» **EXERCISE DETAILS**: Could you restate all of the records exactly, leaving out the pictures?

..............................

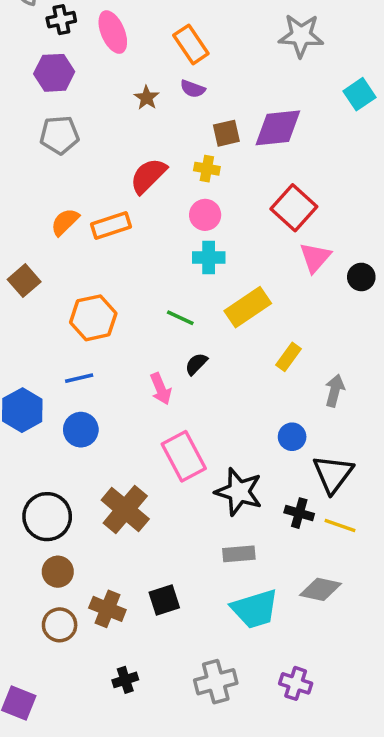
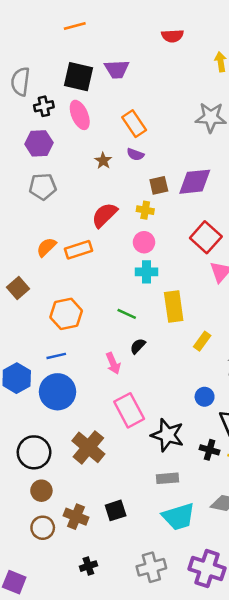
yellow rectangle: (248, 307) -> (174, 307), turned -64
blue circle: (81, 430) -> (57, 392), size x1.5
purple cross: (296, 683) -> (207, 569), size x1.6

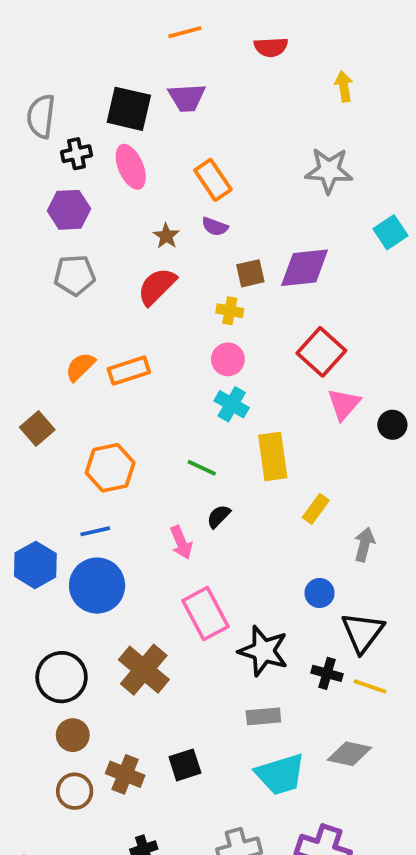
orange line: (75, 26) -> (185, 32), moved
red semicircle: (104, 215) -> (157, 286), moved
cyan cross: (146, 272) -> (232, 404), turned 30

..............................

» **OUTPUT FOR THIS EXERCISE**:
yellow rectangle: (248, 307) -> (174, 307), turned -64
blue circle: (81, 430) -> (57, 392), size x1.5
purple cross: (296, 683) -> (207, 569), size x1.6

orange line: (75, 26) -> (185, 32), moved
red semicircle: (104, 215) -> (157, 286), moved
cyan cross: (146, 272) -> (232, 404), turned 30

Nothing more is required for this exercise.